- RECORDS SHOWN:
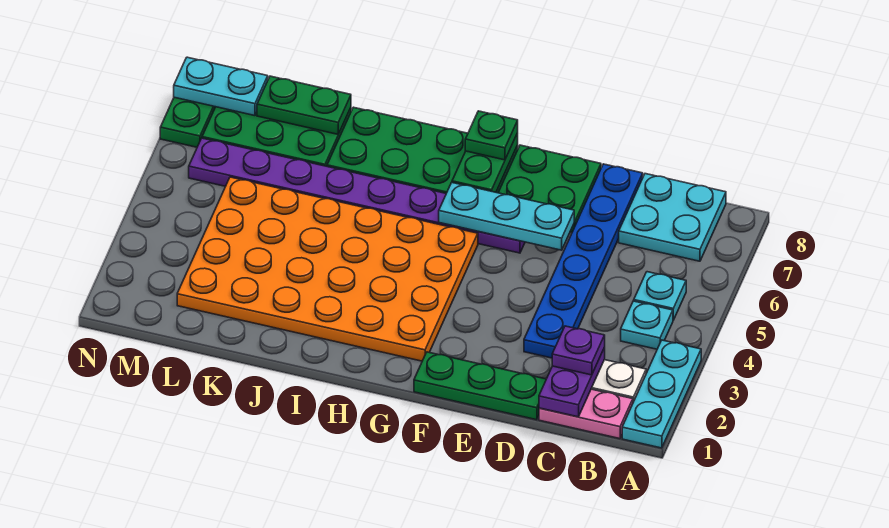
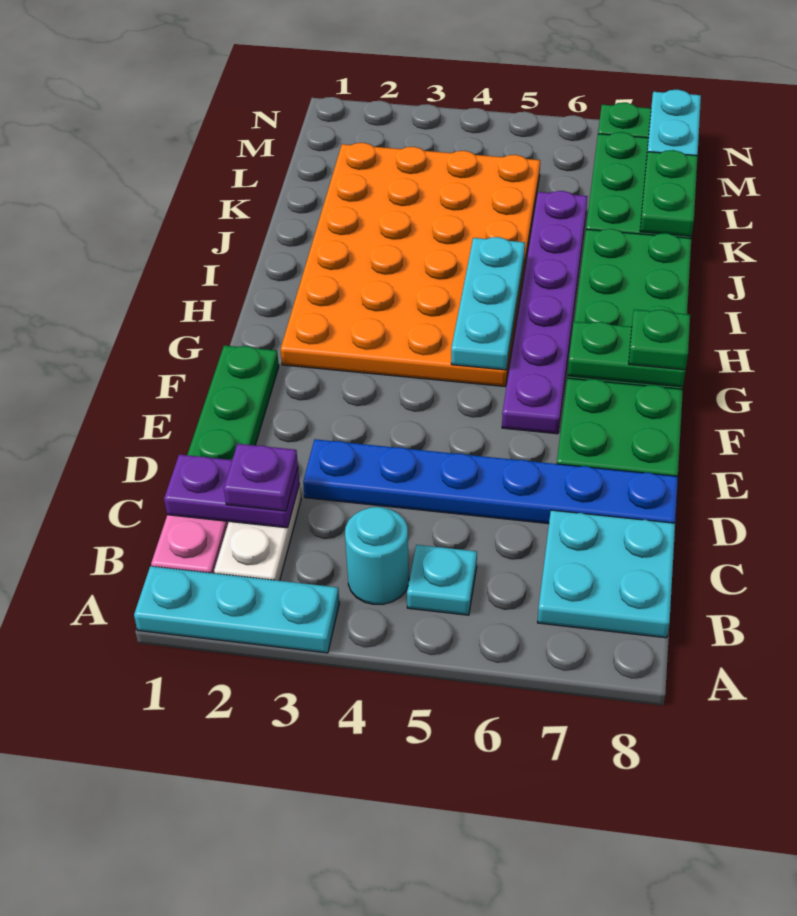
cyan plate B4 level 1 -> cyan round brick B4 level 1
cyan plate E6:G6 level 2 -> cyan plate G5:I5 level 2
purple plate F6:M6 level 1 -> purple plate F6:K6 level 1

* * *

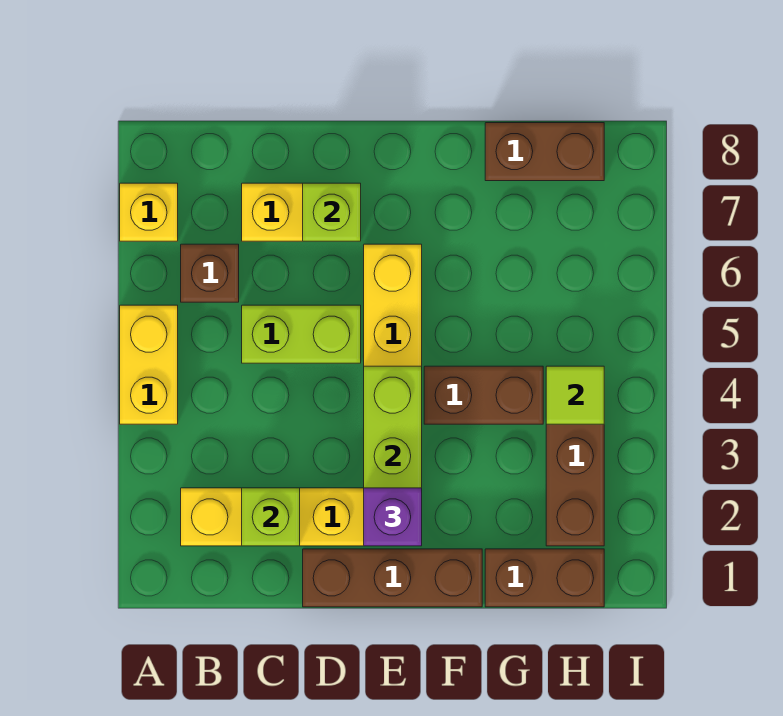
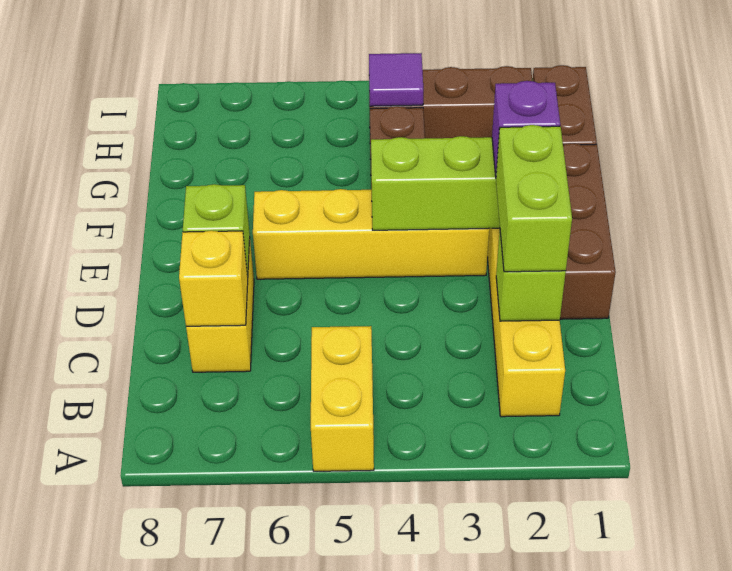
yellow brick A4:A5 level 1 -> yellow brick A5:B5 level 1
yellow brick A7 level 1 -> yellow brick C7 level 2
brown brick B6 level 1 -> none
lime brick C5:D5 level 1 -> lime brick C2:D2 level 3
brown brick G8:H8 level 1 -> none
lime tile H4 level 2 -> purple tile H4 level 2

- YOUR OBJECTIVE:
Your answer should consist only of the lines above between the line holding "brown brick G8:H8 level 1 -> none" and the line holding "lime tile H4", inclusive, each transcribed exactly.

- SOLUTION TO THIS TASK:
brown brick G8:H8 level 1 -> none
lime tile H4 level 2 -> purple tile H4 level 2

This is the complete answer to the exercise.